▸ **Scene change data**:

--------------------------------

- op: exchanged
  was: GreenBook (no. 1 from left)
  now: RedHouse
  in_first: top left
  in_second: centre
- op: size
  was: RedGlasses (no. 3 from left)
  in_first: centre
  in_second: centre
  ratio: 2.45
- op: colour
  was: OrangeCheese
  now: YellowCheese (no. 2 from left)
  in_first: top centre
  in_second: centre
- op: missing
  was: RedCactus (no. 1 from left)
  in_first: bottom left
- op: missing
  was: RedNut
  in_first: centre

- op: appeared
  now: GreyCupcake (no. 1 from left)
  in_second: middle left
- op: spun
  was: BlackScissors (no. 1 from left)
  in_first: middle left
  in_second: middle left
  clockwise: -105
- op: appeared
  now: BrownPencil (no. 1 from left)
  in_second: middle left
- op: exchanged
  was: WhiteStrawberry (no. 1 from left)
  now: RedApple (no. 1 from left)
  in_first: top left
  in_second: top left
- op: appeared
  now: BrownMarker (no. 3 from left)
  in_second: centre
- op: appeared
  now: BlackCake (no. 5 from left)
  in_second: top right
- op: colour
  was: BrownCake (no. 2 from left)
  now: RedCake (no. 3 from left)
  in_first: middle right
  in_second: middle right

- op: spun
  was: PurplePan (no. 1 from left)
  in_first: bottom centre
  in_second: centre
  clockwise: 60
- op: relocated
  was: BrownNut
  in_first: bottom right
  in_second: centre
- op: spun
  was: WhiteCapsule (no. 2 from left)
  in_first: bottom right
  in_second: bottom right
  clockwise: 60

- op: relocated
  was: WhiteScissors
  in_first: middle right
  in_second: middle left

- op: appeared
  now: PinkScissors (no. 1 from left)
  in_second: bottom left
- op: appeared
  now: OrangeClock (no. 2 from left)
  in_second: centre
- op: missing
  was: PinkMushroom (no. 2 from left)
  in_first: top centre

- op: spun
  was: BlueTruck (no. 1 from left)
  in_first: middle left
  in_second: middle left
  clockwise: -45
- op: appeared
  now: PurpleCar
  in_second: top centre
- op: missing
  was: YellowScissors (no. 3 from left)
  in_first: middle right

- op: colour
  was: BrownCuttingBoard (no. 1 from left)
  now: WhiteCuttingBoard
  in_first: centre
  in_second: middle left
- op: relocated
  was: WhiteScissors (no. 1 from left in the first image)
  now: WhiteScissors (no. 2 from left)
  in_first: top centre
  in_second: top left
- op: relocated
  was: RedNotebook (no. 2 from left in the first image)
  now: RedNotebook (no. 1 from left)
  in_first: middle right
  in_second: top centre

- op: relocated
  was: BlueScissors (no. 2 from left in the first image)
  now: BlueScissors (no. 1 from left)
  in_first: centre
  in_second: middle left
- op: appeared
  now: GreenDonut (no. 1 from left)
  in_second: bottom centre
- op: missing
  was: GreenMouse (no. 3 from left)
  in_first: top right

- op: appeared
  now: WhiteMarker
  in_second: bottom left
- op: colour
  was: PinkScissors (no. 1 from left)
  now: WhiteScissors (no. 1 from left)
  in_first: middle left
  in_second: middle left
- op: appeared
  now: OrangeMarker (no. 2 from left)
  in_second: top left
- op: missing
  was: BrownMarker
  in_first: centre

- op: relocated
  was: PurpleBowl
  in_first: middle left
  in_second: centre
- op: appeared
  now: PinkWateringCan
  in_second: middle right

--------------------------------

Repeat each of the entries exactly.

▸ **Result below**:
- op: exchanged
  was: GreenBook (no. 1 from left)
  now: RedHouse
  in_first: top left
  in_second: centre
- op: size
  was: RedGlasses (no. 3 from left)
  in_first: centre
  in_second: centre
  ratio: 2.45
- op: colour
  was: OrangeCheese
  now: YellowCheese (no. 2 from left)
  in_first: top centre
  in_second: centre
- op: missing
  was: RedCactus (no. 1 from left)
  in_first: bottom left
- op: missing
  was: RedNut
  in_first: centre

- op: appeared
  now: GreyCupcake (no. 1 from left)
  in_second: middle left
- op: spun
  was: BlackScissors (no. 1 from left)
  in_first: middle left
  in_second: middle left
  clockwise: -105
- op: appeared
  now: BrownPencil (no. 1 from left)
  in_second: middle left
- op: exchanged
  was: WhiteStrawberry (no. 1 from left)
  now: RedApple (no. 1 from left)
  in_first: top left
  in_second: top left
- op: appeared
  now: BrownMarker (no. 3 from left)
  in_second: centre
- op: appeared
  now: BlackCake (no. 5 from left)
  in_second: top right
- op: colour
  was: BrownCake (no. 2 from left)
  now: RedCake (no. 3 from left)
  in_first: middle right
  in_second: middle right

- op: spun
  was: PurplePan (no. 1 from left)
  in_first: bottom centre
  in_second: centre
  clockwise: 60
- op: relocated
  was: BrownNut
  in_first: bottom right
  in_second: centre
- op: spun
  was: WhiteCapsule (no. 2 from left)
  in_first: bottom right
  in_second: bottom right
  clockwise: 60

- op: relocated
  was: WhiteScissors
  in_first: middle right
  in_second: middle left

- op: appeared
  now: PinkScissors (no. 1 from left)
  in_second: bottom left
- op: appeared
  now: OrangeClock (no. 2 from left)
  in_second: centre
- op: missing
  was: PinkMushroom (no. 2 from left)
  in_first: top centre

- op: spun
  was: BlueTruck (no. 1 from left)
  in_first: middle left
  in_second: middle left
  clockwise: -45
- op: appeared
  now: PurpleCar
  in_second: top centre
- op: missing
  was: YellowScissors (no. 3 from left)
  in_first: middle right

- op: colour
  was: BrownCuttingBoard (no. 1 from left)
  now: WhiteCuttingBoard
  in_first: centre
  in_second: middle left
- op: relocated
  was: WhiteScissors (no. 1 from left in the first image)
  now: WhiteScissors (no. 2 from left)
  in_first: top centre
  in_second: top left
- op: relocated
  was: RedNotebook (no. 2 from left in the first image)
  now: RedNotebook (no. 1 from left)
  in_first: middle right
  in_second: top centre

- op: relocated
  was: BlueScissors (no. 2 from left in the first image)
  now: BlueScissors (no. 1 from left)
  in_first: centre
  in_second: middle left
- op: appeared
  now: GreenDonut (no. 1 from left)
  in_second: bottom centre
- op: missing
  was: GreenMouse (no. 3 from left)
  in_first: top right

- op: appeared
  now: WhiteMarker
  in_second: bottom left
- op: colour
  was: PinkScissors (no. 1 from left)
  now: WhiteScissors (no. 1 from left)
  in_first: middle left
  in_second: middle left
- op: appeared
  now: OrangeMarker (no. 2 from left)
  in_second: top left
- op: missing
  was: BrownMarker
  in_first: centre

- op: relocated
  was: PurpleBowl
  in_first: middle left
  in_second: centre
- op: appeared
  now: PinkWateringCan
  in_second: middle right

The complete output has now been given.